> _WHAT THE EXERCISE ASKS_
Give the line containing "FAN pin GND: 5V -> GND" again, exactly, along with all later lines of the entries, through the last one.

> _INFORMATION PROVIDED_
=== Section Start ===

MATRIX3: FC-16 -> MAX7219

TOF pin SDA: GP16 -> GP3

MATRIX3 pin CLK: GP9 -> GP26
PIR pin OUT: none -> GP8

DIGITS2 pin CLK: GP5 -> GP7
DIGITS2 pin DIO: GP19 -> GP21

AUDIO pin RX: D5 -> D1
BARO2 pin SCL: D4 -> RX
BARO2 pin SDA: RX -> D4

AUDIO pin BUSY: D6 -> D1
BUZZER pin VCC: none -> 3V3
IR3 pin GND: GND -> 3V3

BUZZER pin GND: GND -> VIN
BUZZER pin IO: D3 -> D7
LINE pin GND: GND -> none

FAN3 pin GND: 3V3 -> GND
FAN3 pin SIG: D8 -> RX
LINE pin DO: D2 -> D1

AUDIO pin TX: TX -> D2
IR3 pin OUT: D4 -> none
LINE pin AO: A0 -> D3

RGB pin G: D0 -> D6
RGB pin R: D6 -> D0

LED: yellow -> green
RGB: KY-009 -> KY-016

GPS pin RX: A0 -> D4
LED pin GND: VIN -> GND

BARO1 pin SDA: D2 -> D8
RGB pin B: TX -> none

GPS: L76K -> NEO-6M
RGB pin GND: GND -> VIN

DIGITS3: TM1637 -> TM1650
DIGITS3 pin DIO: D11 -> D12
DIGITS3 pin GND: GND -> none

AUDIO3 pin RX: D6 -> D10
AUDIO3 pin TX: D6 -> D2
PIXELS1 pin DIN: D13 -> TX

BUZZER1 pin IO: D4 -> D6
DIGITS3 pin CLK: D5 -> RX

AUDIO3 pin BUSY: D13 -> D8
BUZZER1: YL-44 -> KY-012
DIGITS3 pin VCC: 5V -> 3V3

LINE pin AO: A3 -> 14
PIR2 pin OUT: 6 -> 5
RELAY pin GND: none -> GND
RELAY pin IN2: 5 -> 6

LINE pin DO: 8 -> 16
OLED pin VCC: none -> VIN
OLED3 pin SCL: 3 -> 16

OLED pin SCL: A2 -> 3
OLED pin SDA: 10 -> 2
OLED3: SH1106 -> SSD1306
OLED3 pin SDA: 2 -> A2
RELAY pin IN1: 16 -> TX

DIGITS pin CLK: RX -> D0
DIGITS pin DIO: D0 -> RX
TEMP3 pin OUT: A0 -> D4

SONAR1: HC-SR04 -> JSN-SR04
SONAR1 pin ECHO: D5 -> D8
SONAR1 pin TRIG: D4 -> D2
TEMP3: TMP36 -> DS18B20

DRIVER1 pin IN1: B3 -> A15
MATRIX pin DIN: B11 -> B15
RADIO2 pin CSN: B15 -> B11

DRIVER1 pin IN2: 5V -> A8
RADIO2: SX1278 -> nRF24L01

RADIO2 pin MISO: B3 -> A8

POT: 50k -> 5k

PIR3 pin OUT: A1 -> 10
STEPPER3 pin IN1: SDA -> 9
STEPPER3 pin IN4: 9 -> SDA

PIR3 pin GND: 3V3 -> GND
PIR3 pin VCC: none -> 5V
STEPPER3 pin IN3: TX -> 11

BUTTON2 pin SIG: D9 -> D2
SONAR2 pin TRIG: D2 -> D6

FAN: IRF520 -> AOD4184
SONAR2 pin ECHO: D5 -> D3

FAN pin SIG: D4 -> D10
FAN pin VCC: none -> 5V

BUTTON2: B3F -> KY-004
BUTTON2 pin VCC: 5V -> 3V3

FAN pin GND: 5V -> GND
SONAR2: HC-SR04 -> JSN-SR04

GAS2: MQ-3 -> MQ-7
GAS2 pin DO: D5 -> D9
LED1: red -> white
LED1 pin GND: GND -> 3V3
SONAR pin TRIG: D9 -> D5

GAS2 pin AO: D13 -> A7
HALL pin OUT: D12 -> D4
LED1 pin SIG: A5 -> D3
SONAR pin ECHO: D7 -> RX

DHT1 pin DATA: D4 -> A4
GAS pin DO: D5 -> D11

=== Section End ===

> _ANSWER TO THE EXERCISE_
FAN pin GND: 5V -> GND
SONAR2: HC-SR04 -> JSN-SR04

GAS2: MQ-3 -> MQ-7
GAS2 pin DO: D5 -> D9
LED1: red -> white
LED1 pin GND: GND -> 3V3
SONAR pin TRIG: D9 -> D5

GAS2 pin AO: D13 -> A7
HALL pin OUT: D12 -> D4
LED1 pin SIG: A5 -> D3
SONAR pin ECHO: D7 -> RX

DHT1 pin DATA: D4 -> A4
GAS pin DO: D5 -> D11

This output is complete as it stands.